- _WORK ORDER_
Go through the listing that follows and report the number of lines with the string "fork" in them, nothing more.

- _RECORDS SUPPLIED_
☆ ☆ ☆

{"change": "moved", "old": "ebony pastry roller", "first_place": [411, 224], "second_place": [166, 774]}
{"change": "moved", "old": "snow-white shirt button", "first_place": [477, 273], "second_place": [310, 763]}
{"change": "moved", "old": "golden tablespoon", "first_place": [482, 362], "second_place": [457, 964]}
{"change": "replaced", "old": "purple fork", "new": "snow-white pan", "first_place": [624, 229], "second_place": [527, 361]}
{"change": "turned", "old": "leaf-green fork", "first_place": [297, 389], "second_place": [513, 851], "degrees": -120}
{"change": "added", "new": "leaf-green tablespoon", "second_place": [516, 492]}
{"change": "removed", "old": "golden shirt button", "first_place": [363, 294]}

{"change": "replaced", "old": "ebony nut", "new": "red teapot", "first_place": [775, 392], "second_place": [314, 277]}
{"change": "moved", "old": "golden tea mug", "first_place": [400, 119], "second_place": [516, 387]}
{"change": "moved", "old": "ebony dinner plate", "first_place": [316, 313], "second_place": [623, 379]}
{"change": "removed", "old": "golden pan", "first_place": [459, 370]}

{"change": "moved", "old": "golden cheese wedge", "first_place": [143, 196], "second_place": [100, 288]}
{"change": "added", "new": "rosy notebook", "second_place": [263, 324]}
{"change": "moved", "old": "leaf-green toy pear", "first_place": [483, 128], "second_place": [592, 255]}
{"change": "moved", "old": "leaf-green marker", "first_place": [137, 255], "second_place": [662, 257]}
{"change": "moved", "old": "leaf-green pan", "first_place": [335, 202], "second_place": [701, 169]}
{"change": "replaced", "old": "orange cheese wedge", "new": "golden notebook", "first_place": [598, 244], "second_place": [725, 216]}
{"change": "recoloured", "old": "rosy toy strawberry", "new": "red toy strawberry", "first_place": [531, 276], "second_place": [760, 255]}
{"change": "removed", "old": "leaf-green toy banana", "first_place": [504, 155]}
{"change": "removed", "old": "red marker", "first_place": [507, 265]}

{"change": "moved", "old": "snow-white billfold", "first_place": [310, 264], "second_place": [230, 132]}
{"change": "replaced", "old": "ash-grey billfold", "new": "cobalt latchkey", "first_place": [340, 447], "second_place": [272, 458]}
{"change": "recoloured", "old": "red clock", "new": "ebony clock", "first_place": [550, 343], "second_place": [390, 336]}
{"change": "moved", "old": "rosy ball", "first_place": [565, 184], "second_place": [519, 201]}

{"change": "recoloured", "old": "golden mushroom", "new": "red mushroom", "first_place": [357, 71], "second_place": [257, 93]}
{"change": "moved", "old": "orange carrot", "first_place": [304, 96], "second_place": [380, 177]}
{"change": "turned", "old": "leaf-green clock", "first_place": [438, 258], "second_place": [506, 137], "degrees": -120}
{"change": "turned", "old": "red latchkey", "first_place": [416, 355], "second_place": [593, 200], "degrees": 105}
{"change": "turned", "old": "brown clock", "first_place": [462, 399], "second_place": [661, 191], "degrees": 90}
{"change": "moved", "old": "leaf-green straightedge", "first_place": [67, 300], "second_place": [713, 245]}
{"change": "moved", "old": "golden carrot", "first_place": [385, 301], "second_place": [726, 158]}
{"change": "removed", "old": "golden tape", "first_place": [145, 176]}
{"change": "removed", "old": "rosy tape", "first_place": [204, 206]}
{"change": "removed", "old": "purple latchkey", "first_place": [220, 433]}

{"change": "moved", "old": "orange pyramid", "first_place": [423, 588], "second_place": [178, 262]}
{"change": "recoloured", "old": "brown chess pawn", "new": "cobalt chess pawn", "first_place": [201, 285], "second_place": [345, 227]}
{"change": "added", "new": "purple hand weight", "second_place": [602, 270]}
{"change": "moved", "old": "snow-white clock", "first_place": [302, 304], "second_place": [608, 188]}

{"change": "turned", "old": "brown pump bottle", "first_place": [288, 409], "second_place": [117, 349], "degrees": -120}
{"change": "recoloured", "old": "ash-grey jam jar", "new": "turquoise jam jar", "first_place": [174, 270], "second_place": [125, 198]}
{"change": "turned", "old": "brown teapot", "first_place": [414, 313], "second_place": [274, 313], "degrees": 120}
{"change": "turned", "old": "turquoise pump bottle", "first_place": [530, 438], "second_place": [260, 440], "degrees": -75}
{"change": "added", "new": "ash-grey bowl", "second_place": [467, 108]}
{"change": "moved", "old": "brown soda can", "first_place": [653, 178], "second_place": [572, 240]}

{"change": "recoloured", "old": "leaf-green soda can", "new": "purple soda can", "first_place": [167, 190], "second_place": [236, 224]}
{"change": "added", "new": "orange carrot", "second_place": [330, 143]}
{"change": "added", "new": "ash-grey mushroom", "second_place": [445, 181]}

☆ ☆ ☆

- _ANSWER SPACE_
2